### What you are asked to do
Rewrite the lines starting at the one containing "gray square: moved 4 px left, 2 px down" and ending at the one containing "green hexagon: moved 5", replacing each "gray square" with "silver square" and keeping everything else unchanged. Leave the pictures out of your answer.

### Dataset extract
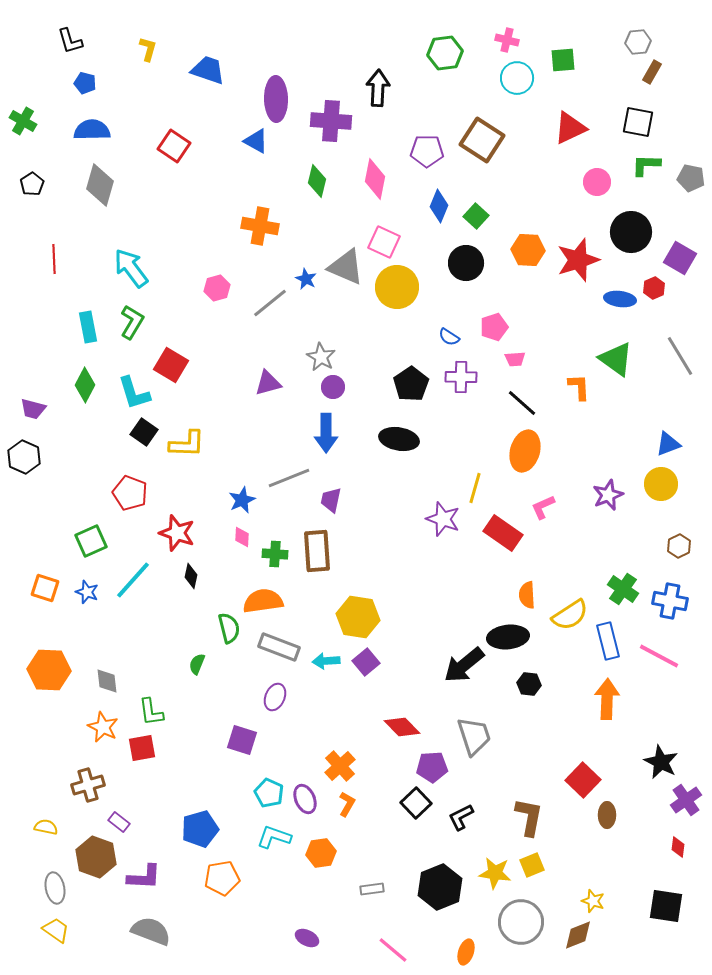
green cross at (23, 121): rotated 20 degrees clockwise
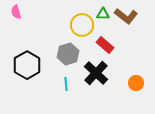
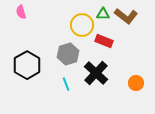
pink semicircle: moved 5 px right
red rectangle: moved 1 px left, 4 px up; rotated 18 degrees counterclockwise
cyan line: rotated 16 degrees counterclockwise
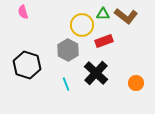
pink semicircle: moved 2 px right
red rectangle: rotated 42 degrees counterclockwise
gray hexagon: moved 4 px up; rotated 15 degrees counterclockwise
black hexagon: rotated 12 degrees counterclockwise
--
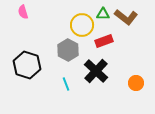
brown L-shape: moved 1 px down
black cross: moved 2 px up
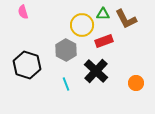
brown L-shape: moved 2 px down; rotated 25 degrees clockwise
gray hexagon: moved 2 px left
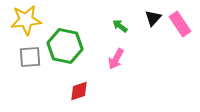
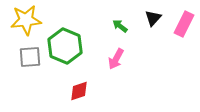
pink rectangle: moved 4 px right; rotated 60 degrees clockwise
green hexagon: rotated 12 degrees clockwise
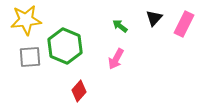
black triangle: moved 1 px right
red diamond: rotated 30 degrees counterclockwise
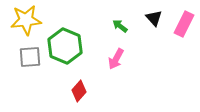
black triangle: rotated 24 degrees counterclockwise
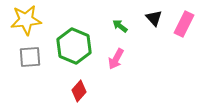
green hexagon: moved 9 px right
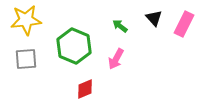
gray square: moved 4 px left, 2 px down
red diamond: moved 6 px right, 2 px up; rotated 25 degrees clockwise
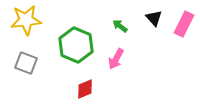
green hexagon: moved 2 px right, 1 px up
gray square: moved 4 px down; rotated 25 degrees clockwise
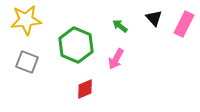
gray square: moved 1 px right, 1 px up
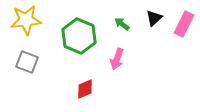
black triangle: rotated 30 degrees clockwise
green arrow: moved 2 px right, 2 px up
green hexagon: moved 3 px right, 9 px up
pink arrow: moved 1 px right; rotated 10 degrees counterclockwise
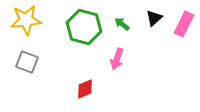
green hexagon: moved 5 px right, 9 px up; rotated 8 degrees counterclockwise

### Response below
silver square: moved 4 px left, 2 px down
red diamond: moved 6 px right, 2 px up; rotated 25 degrees clockwise
green hexagon: moved 2 px right, 1 px up
silver square: moved 4 px down; rotated 25 degrees clockwise
silver square: moved 1 px right, 1 px up
black triangle: rotated 30 degrees clockwise
green arrow: moved 2 px right, 2 px up
green hexagon: moved 3 px right, 9 px up
pink arrow: moved 1 px right; rotated 10 degrees counterclockwise
green hexagon: moved 5 px right, 9 px up; rotated 8 degrees counterclockwise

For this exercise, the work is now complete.